Before-and-after change records:

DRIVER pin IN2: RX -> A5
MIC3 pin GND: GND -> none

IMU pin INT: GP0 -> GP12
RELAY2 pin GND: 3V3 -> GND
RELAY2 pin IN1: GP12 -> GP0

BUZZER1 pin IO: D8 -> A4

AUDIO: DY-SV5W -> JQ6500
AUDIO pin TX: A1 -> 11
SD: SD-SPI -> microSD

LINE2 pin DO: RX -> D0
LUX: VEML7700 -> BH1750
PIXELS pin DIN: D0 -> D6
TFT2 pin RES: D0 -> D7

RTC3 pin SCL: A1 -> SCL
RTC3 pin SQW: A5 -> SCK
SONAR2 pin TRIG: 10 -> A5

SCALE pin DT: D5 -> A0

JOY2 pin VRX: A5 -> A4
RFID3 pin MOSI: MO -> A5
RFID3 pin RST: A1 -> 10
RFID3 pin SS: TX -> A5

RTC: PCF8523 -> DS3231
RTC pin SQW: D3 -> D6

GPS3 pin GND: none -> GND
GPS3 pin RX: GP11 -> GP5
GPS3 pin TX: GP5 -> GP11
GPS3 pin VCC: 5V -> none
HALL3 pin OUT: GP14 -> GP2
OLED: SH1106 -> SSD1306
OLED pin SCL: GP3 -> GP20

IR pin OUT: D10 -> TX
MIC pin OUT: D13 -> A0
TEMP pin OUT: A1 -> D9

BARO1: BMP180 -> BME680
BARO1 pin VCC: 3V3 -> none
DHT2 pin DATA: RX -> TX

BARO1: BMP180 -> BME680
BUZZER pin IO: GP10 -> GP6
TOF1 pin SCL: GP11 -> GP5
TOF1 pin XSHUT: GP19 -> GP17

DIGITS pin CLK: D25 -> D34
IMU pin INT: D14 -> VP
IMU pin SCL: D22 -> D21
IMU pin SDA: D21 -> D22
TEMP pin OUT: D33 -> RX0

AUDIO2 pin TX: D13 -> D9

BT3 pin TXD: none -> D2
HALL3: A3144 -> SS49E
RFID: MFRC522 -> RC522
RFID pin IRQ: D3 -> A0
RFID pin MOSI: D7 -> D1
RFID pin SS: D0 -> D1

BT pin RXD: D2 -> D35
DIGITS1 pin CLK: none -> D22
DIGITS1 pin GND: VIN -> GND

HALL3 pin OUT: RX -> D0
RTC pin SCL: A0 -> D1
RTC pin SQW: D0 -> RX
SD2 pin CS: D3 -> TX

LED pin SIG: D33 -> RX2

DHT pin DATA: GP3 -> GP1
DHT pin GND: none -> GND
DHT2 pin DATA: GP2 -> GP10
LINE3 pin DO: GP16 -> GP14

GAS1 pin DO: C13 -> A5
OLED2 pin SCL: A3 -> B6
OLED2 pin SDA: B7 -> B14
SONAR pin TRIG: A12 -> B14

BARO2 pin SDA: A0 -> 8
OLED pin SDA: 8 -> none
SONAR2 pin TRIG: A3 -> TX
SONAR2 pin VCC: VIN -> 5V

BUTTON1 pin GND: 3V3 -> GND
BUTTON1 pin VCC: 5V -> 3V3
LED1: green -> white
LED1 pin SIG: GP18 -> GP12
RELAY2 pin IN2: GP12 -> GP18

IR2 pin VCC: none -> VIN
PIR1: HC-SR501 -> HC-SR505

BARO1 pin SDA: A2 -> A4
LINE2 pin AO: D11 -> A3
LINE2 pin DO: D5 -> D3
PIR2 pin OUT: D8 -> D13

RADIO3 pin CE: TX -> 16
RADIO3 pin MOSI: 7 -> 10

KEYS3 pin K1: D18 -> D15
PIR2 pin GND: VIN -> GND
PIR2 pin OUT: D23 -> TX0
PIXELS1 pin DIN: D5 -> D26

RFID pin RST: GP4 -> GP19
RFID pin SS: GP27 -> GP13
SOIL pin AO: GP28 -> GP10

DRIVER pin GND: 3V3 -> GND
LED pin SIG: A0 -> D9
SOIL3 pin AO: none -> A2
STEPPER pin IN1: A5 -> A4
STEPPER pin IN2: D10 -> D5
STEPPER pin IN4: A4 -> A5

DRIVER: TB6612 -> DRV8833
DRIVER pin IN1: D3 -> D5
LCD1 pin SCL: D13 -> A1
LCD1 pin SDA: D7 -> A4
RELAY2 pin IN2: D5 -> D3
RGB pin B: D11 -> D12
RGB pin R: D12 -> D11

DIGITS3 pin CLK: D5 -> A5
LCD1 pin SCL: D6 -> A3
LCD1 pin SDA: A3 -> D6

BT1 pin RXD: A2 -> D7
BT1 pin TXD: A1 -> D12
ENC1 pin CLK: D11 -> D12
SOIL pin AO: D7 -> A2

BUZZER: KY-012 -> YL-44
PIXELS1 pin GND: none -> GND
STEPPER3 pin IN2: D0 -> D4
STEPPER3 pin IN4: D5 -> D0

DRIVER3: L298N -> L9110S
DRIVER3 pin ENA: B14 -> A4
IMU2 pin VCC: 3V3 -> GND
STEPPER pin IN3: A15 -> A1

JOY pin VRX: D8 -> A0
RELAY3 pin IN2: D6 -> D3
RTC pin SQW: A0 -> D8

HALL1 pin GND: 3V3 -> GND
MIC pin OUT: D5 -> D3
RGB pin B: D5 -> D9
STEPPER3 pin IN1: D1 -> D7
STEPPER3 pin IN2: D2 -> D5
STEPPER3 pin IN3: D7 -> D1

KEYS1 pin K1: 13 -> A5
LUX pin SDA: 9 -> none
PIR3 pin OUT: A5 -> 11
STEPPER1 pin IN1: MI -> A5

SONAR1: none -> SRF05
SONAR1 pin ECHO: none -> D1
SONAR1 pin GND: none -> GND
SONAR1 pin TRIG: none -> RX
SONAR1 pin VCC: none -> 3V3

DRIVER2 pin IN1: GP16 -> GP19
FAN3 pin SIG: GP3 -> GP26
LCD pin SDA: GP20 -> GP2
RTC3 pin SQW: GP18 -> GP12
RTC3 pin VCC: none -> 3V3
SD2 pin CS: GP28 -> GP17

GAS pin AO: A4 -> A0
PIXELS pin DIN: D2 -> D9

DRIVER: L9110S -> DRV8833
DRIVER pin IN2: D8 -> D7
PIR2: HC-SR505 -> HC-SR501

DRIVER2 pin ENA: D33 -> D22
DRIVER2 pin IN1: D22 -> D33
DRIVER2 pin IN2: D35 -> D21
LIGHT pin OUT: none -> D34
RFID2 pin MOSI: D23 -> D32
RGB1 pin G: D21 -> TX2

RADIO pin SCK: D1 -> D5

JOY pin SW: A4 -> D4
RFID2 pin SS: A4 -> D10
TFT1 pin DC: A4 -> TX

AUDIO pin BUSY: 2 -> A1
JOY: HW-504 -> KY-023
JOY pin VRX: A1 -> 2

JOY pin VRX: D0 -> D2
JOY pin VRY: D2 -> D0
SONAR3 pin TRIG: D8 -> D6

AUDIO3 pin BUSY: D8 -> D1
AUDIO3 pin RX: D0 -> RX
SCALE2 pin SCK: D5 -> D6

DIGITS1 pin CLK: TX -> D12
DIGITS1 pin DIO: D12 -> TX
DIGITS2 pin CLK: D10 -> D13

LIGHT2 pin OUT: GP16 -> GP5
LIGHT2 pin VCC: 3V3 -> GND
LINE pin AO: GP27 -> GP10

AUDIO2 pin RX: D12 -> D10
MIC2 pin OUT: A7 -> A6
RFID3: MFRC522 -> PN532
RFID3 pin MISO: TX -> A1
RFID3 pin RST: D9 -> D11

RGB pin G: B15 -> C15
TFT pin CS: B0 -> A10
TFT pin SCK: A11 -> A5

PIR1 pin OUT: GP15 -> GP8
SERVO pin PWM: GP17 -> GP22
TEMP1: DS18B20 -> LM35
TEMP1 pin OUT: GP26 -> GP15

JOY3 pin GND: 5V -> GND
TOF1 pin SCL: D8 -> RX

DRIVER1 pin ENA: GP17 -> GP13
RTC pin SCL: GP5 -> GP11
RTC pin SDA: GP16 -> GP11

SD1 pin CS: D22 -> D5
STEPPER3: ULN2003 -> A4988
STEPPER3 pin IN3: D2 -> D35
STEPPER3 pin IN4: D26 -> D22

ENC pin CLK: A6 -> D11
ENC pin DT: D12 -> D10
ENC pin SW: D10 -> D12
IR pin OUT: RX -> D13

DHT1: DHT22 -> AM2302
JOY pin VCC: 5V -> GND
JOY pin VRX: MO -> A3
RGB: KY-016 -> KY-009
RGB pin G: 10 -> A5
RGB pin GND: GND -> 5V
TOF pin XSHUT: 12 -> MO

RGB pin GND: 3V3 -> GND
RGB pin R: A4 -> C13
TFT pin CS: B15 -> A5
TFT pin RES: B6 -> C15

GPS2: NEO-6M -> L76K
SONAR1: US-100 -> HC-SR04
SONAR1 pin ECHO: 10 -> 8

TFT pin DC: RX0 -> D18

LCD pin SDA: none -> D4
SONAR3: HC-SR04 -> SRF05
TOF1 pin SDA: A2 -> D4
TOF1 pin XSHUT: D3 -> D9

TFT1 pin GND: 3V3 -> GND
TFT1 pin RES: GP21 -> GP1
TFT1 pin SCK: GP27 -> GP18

§ Task directions
Once the line with "PIXELS pin DIN: D0 -> D6" is found in the records above, print exactly that line and every line after it through the line with "PIXELS1 pin DIN: D5 -> D26".

§ Solution for this exercise
PIXELS pin DIN: D0 -> D6
TFT2 pin RES: D0 -> D7

RTC3 pin SCL: A1 -> SCL
RTC3 pin SQW: A5 -> SCK
SONAR2 pin TRIG: 10 -> A5

SCALE pin DT: D5 -> A0

JOY2 pin VRX: A5 -> A4
RFID3 pin MOSI: MO -> A5
RFID3 pin RST: A1 -> 10
RFID3 pin SS: TX -> A5

RTC: PCF8523 -> DS3231
RTC pin SQW: D3 -> D6

GPS3 pin GND: none -> GND
GPS3 pin RX: GP11 -> GP5
GPS3 pin TX: GP5 -> GP11
GPS3 pin VCC: 5V -> none
HALL3 pin OUT: GP14 -> GP2
OLED: SH1106 -> SSD1306
OLED pin SCL: GP3 -> GP20

IR pin OUT: D10 -> TX
MIC pin OUT: D13 -> A0
TEMP pin OUT: A1 -> D9

BARO1: BMP180 -> BME680
BARO1 pin VCC: 3V3 -> none
DHT2 pin DATA: RX -> TX

BARO1: BMP180 -> BME680
BUZZER pin IO: GP10 -> GP6
TOF1 pin SCL: GP11 -> GP5
TOF1 pin XSHUT: GP19 -> GP17

DIGITS pin CLK: D25 -> D34
IMU pin INT: D14 -> VP
IMU pin SCL: D22 -> D21
IMU pin SDA: D21 -> D22
TEMP pin OUT: D33 -> RX0

AUDIO2 pin TX: D13 -> D9

BT3 pin TXD: none -> D2
HALL3: A3144 -> SS49E
RFID: MFRC522 -> RC522
RFID pin IRQ: D3 -> A0
RFID pin MOSI: D7 -> D1
RFID pin SS: D0 -> D1

BT pin RXD: D2 -> D35
DIGITS1 pin CLK: none -> D22
DIGITS1 pin GND: VIN -> GND

HALL3 pin OUT: RX -> D0
RTC pin SCL: A0 -> D1
RTC pin SQW: D0 -> RX
SD2 pin CS: D3 -> TX

LED pin SIG: D33 -> RX2

DHT pin DATA: GP3 -> GP1
DHT pin GND: none -> GND
DHT2 pin DATA: GP2 -> GP10
LINE3 pin DO: GP16 -> GP14

GAS1 pin DO: C13 -> A5
OLED2 pin SCL: A3 -> B6
OLED2 pin SDA: B7 -> B14
SONAR pin TRIG: A12 -> B14

BARO2 pin SDA: A0 -> 8
OLED pin SDA: 8 -> none
SONAR2 pin TRIG: A3 -> TX
SONAR2 pin VCC: VIN -> 5V

BUTTON1 pin GND: 3V3 -> GND
BUTTON1 pin VCC: 5V -> 3V3
LED1: green -> white
LED1 pin SIG: GP18 -> GP12
RELAY2 pin IN2: GP12 -> GP18

IR2 pin VCC: none -> VIN
PIR1: HC-SR501 -> HC-SR505

BARO1 pin SDA: A2 -> A4
LINE2 pin AO: D11 -> A3
LINE2 pin DO: D5 -> D3
PIR2 pin OUT: D8 -> D13

RADIO3 pin CE: TX -> 16
RADIO3 pin MOSI: 7 -> 10

KEYS3 pin K1: D18 -> D15
PIR2 pin GND: VIN -> GND
PIR2 pin OUT: D23 -> TX0
PIXELS1 pin DIN: D5 -> D26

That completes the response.